» Aim of the exercise
Which lines run from the one containing "brown bowl: 0 -> 5" to the end of the entries? Quote them exactly, and nothing else.

» Dataset excerpts
--- --- ---

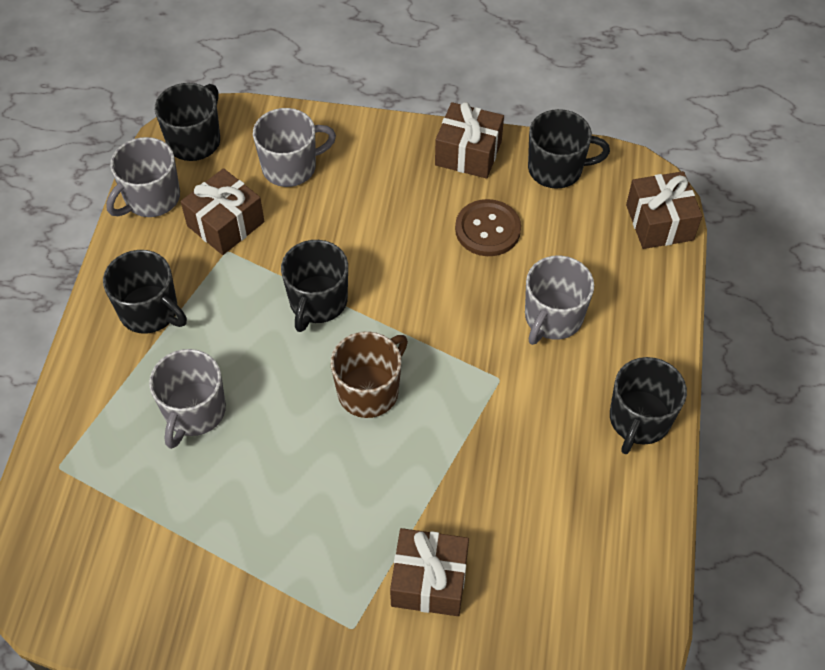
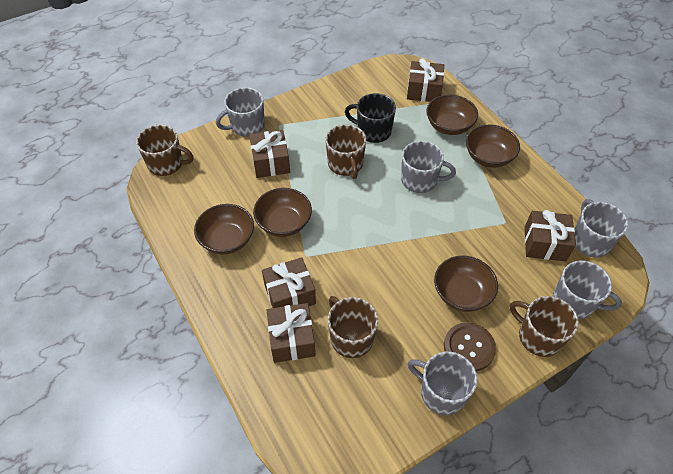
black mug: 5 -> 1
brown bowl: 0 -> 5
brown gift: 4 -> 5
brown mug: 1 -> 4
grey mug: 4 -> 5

--- --- ---

» Reply to the task
brown bowl: 0 -> 5
brown gift: 4 -> 5
brown mug: 1 -> 4
grey mug: 4 -> 5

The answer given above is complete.